What needs to be done:
Only the lines from the start of the entries through the line with "The cobalt lamp" should be returned, each exactly as it stands, and no pictures.

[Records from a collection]
★ ★ ★ ★ ★ ★ ★

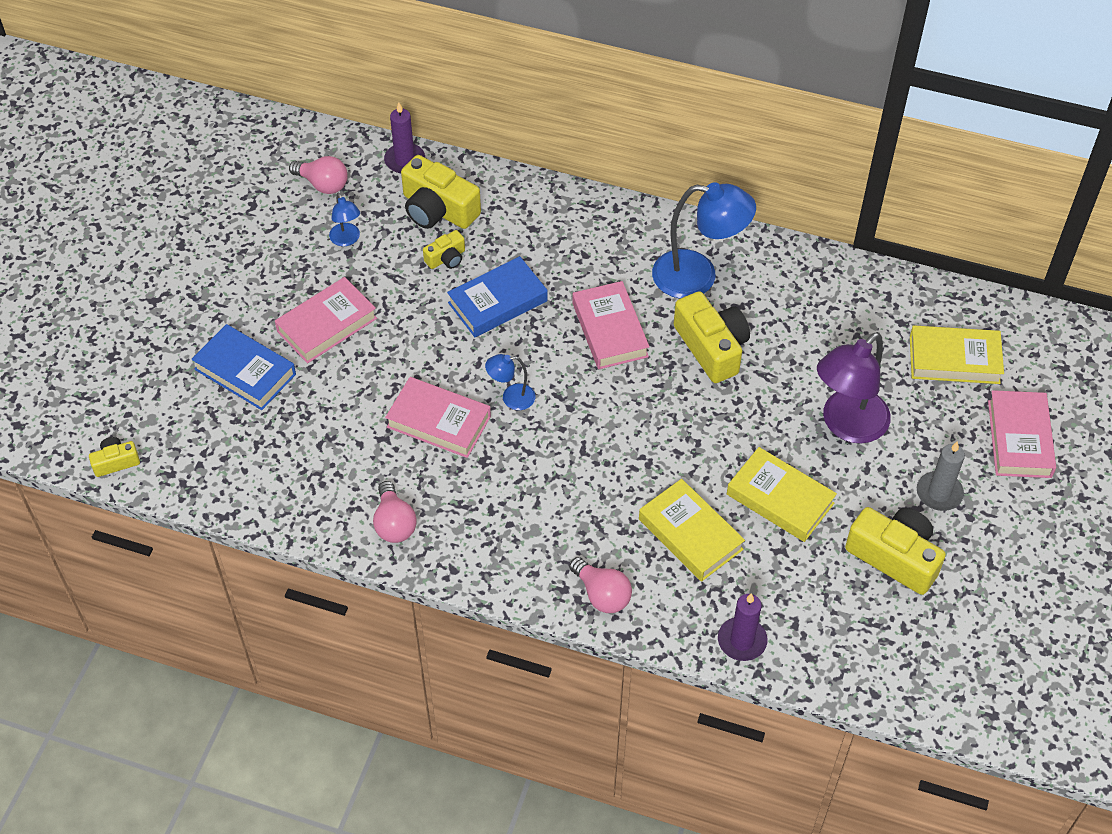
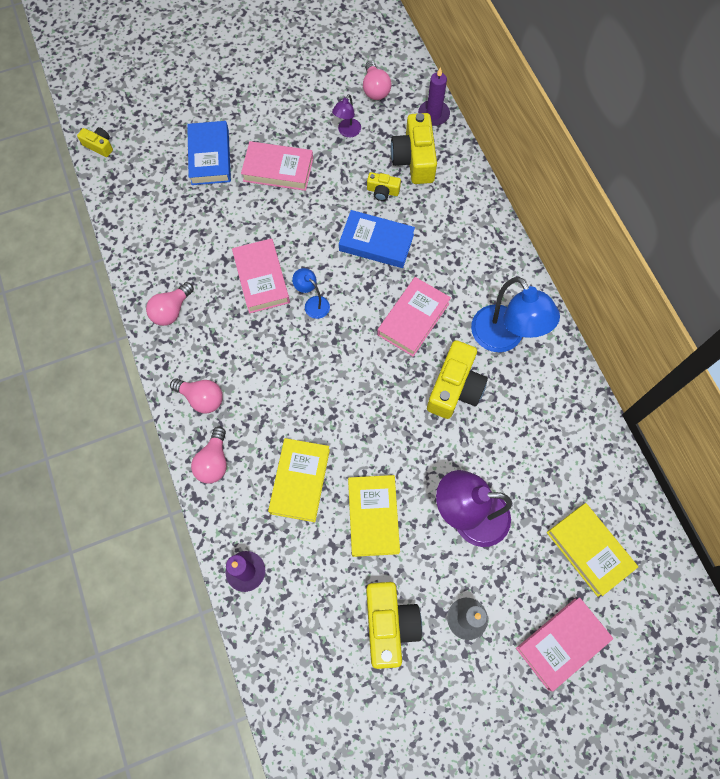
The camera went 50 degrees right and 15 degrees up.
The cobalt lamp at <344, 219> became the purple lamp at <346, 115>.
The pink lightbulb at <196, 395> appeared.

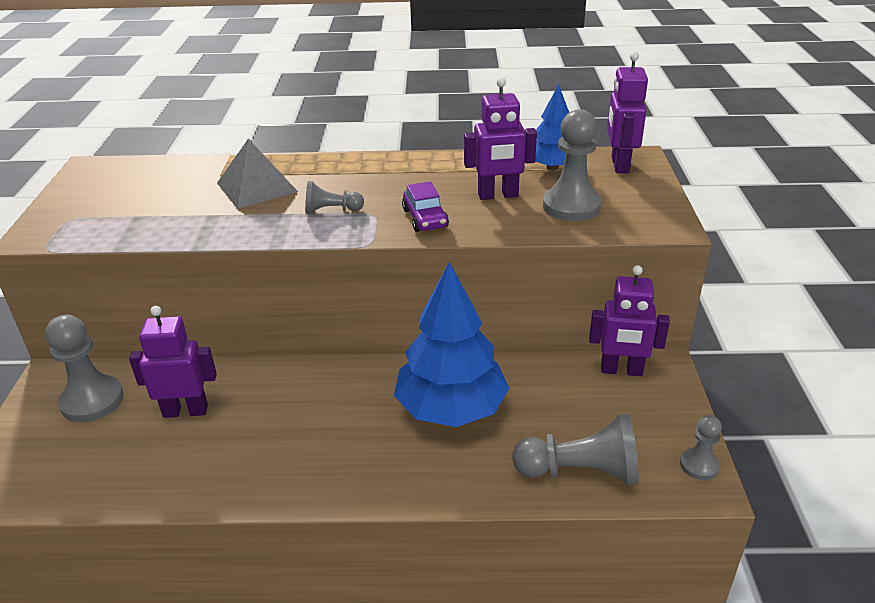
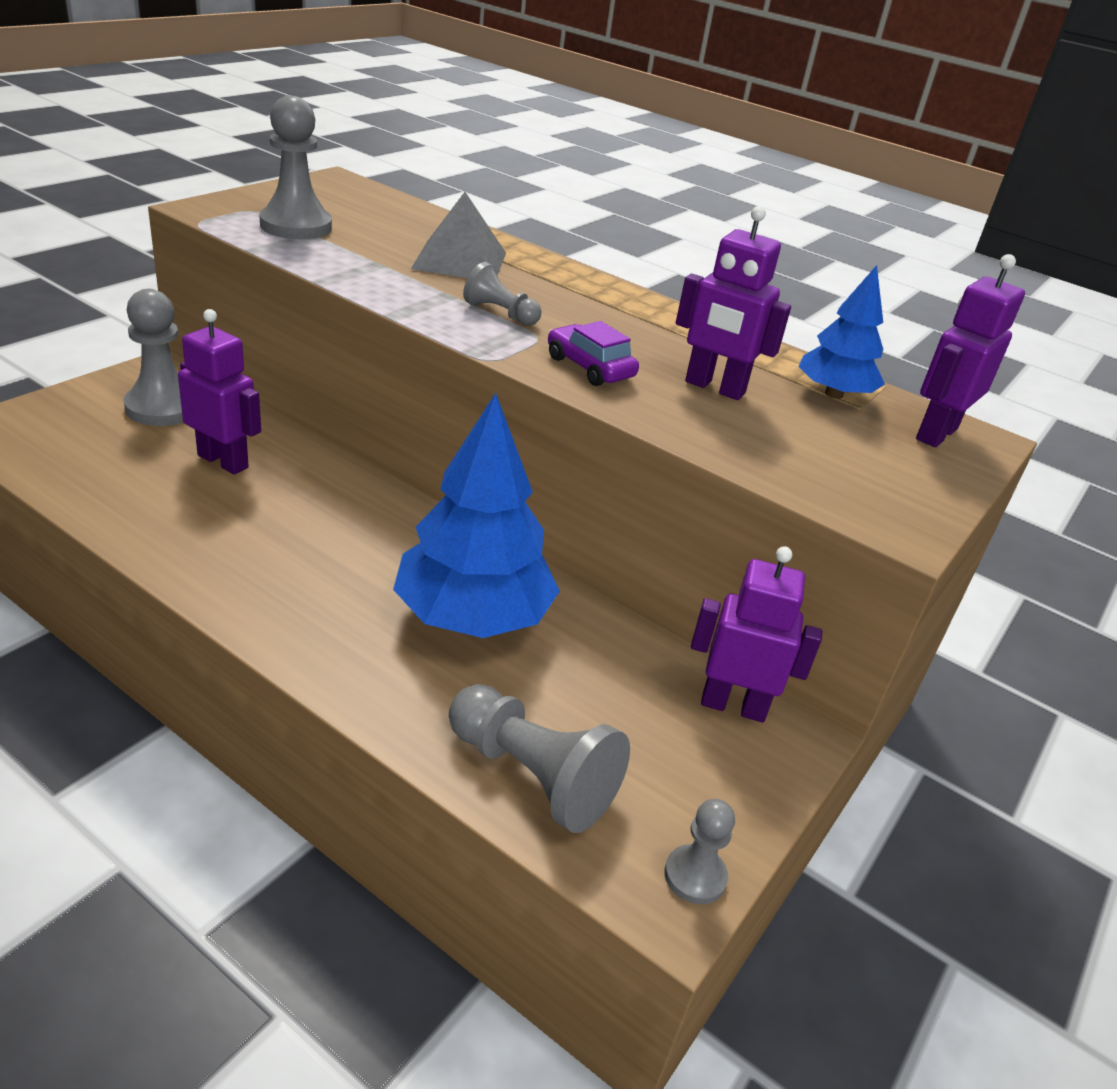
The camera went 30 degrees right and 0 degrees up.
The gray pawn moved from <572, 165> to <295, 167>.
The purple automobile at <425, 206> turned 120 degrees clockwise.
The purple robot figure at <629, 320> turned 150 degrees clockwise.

★ ★ ★ ★ ★ ★ ★

Solution for this problem:
The camera went 50 degrees right and 15 degrees up.
The cobalt lamp at <344, 219> became the purple lamp at <346, 115>.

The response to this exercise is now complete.